TASK DIRECTIONS :: Could you repeat the whole listing below exactly, omitting any picture it holds?

DATASET EXTRACT ::
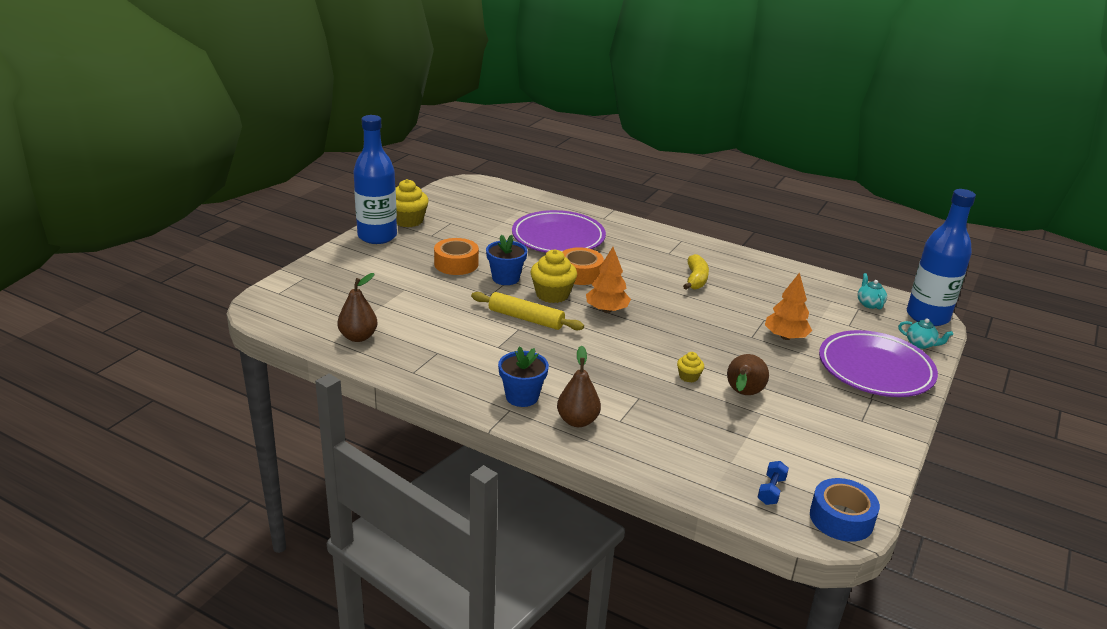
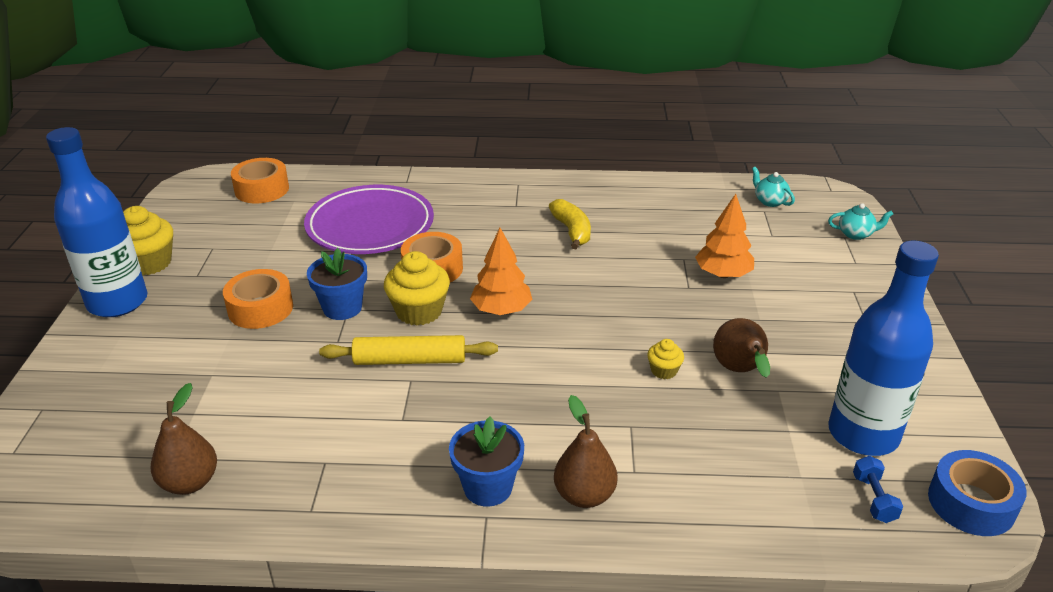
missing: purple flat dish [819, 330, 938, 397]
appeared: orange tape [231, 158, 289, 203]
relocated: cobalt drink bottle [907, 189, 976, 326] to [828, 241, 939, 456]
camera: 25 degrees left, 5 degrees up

REPLY TO THE EXERCISE ::
missing: purple flat dish [819, 330, 938, 397]
appeared: orange tape [231, 158, 289, 203]
relocated: cobalt drink bottle [907, 189, 976, 326] to [828, 241, 939, 456]
camera: 25 degrees left, 5 degrees up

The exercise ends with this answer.